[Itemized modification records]
-*-
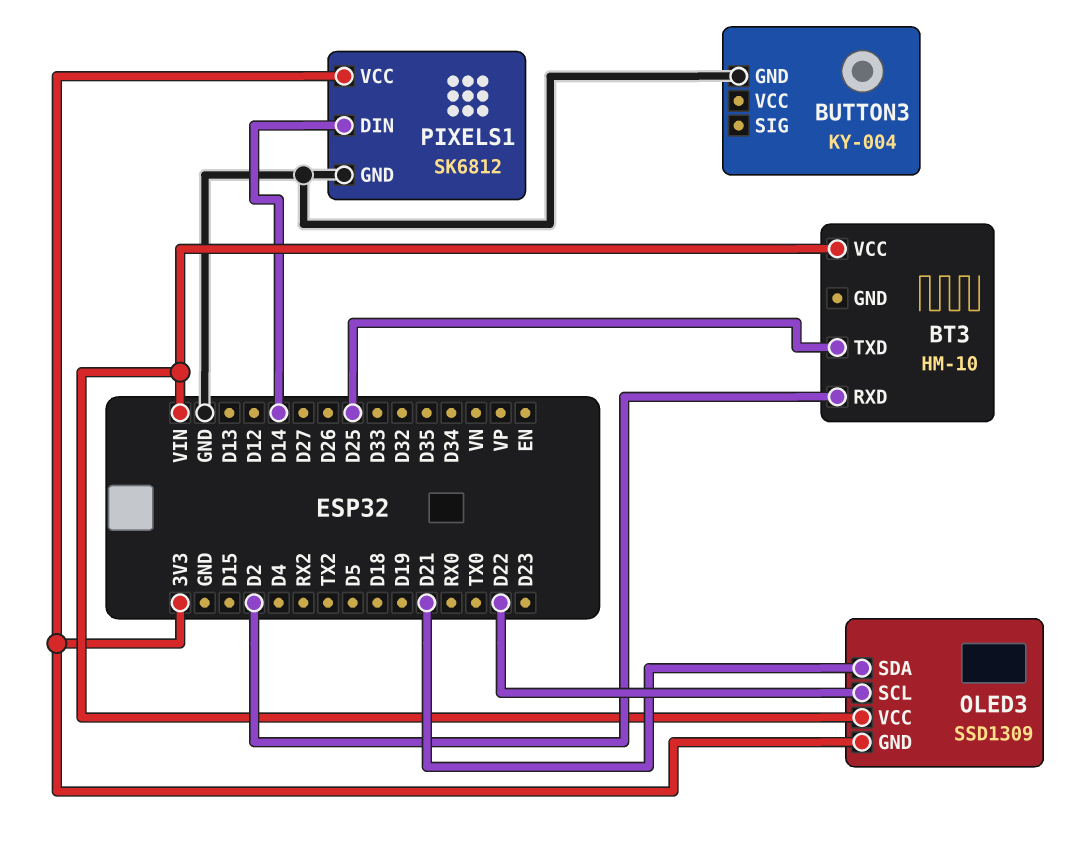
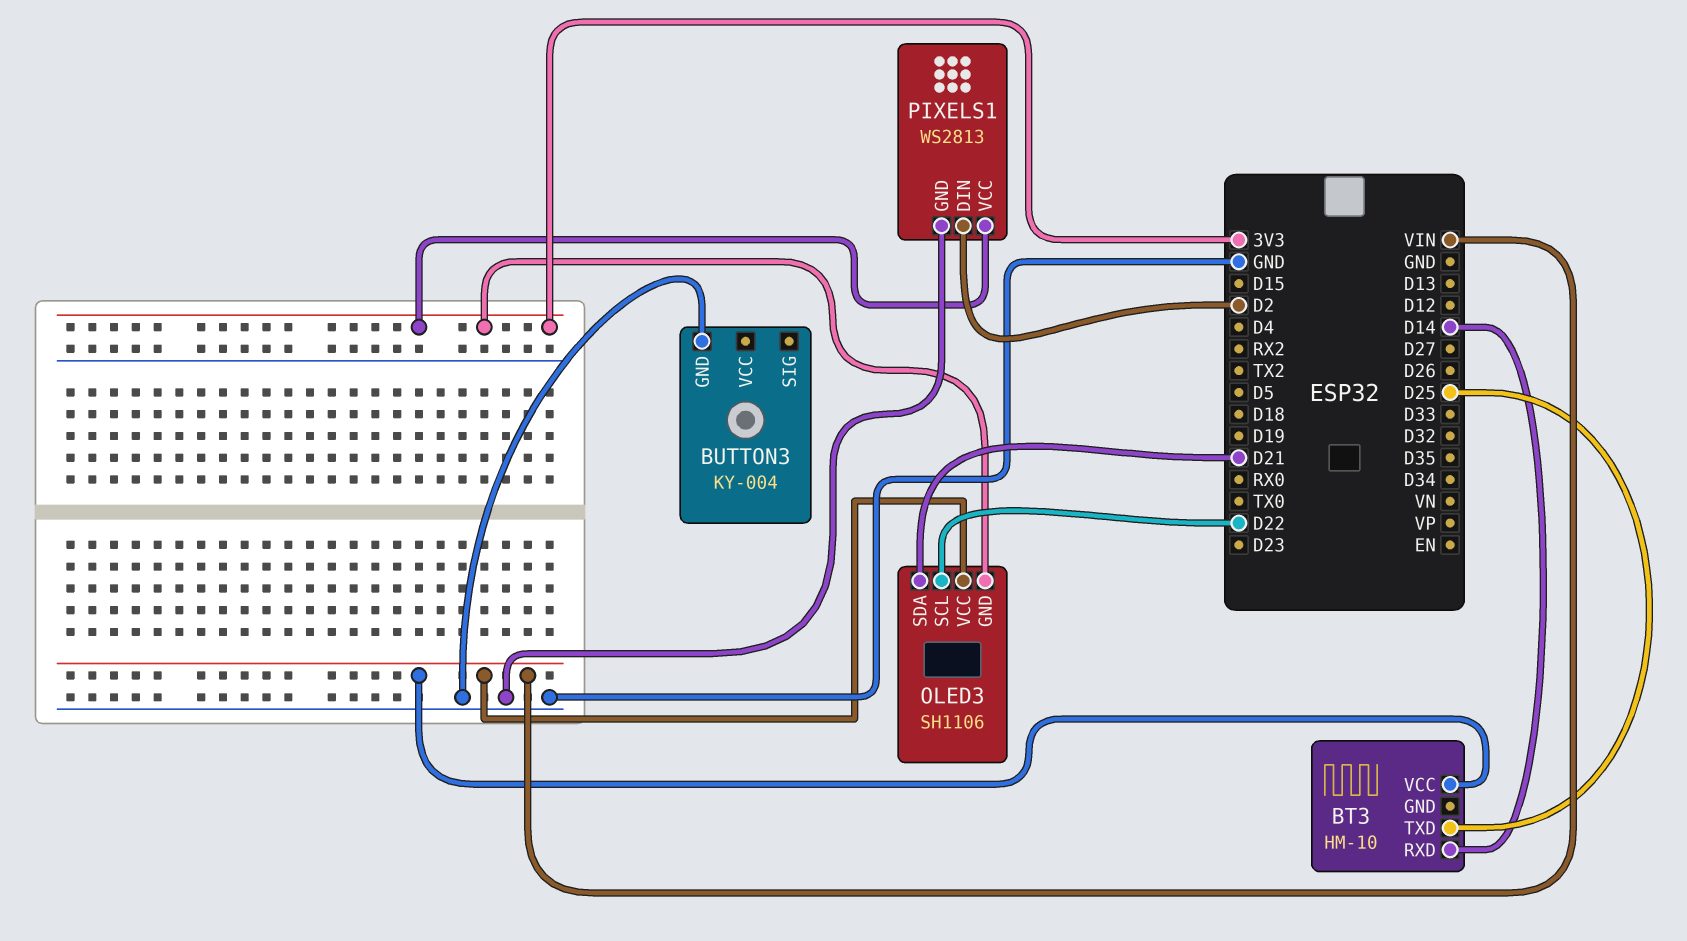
BT3 pin RXD: D2 -> D14
OLED3: SSD1309 -> SH1106
PIXELS1: SK6812 -> WS2813
PIXELS1 pin DIN: D14 -> D2

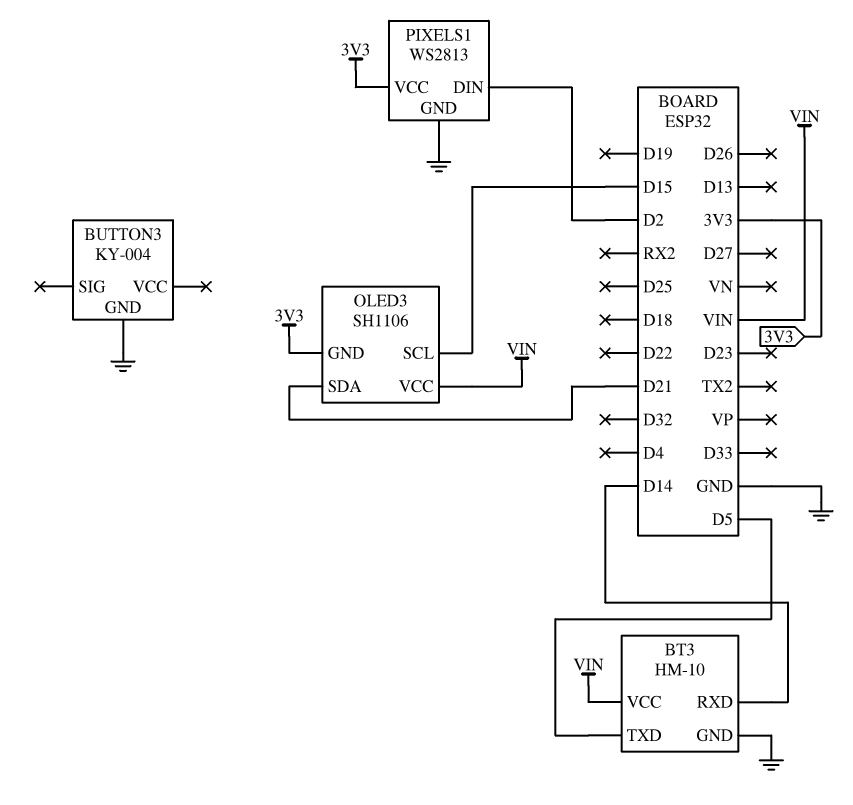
BT3 pin GND: none -> GND
BT3 pin TXD: D25 -> D5
OLED3 pin SCL: D22 -> D15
-*-
▶ _YOUR INSTRUCTIONS_: All that is wanted is the line with "BT3 pin GND: none -> GND" and every later line in the entries, reproduced exactly.

▶ _RESPONSE TO THIS TASK_:
BT3 pin GND: none -> GND
BT3 pin TXD: D25 -> D5
OLED3 pin SCL: D22 -> D15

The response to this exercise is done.